## Directions for this task
Write out the data word for word, taking care that no picture is carried over.

━━━━━ Records supplied ━━━━━

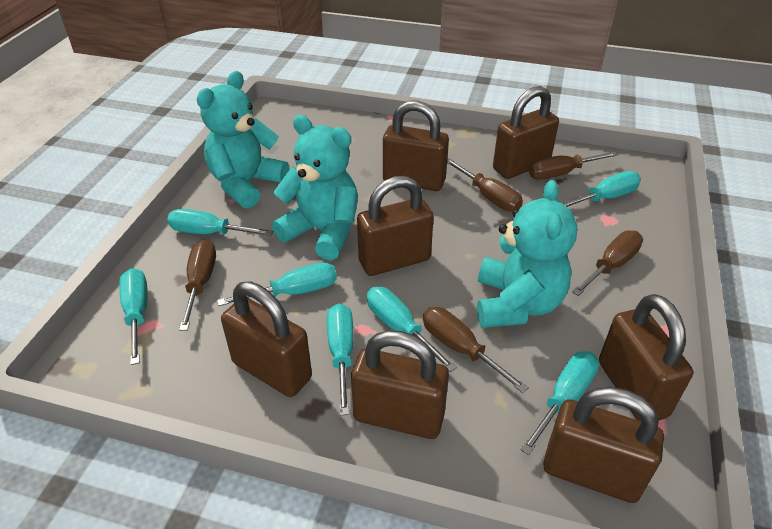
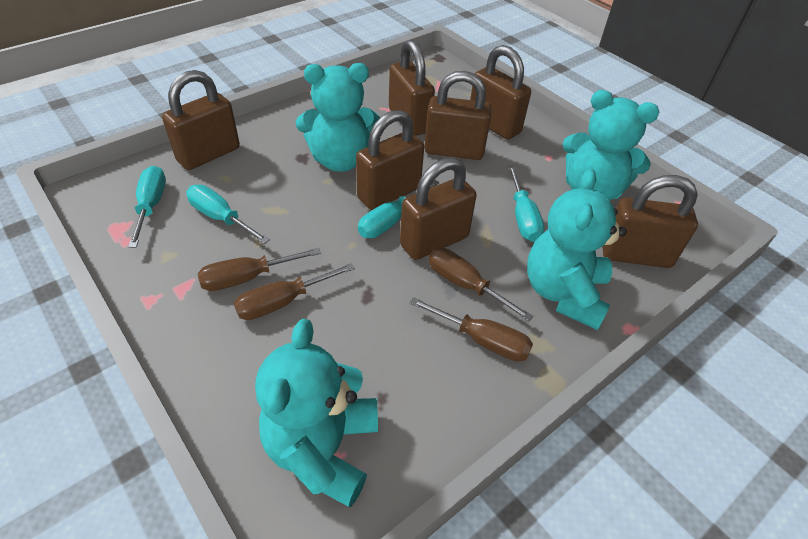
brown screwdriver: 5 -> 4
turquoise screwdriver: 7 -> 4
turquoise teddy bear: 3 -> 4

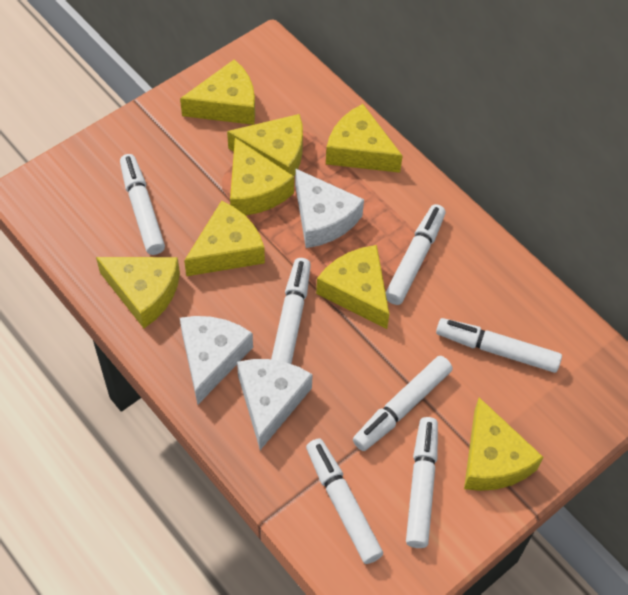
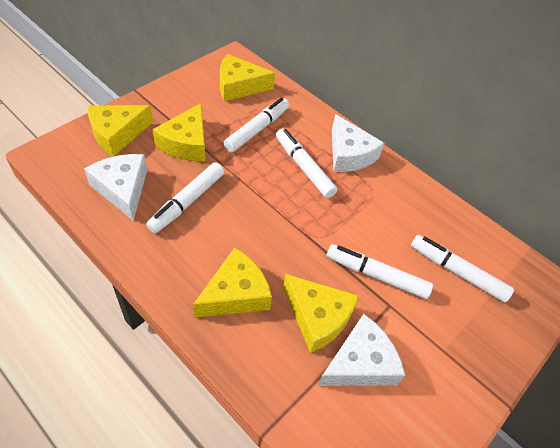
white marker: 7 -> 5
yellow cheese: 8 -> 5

━━━━━

## Task output
brown screwdriver: 5 -> 4
turquoise screwdriver: 7 -> 4
turquoise teddy bear: 3 -> 4

white marker: 7 -> 5
yellow cheese: 8 -> 5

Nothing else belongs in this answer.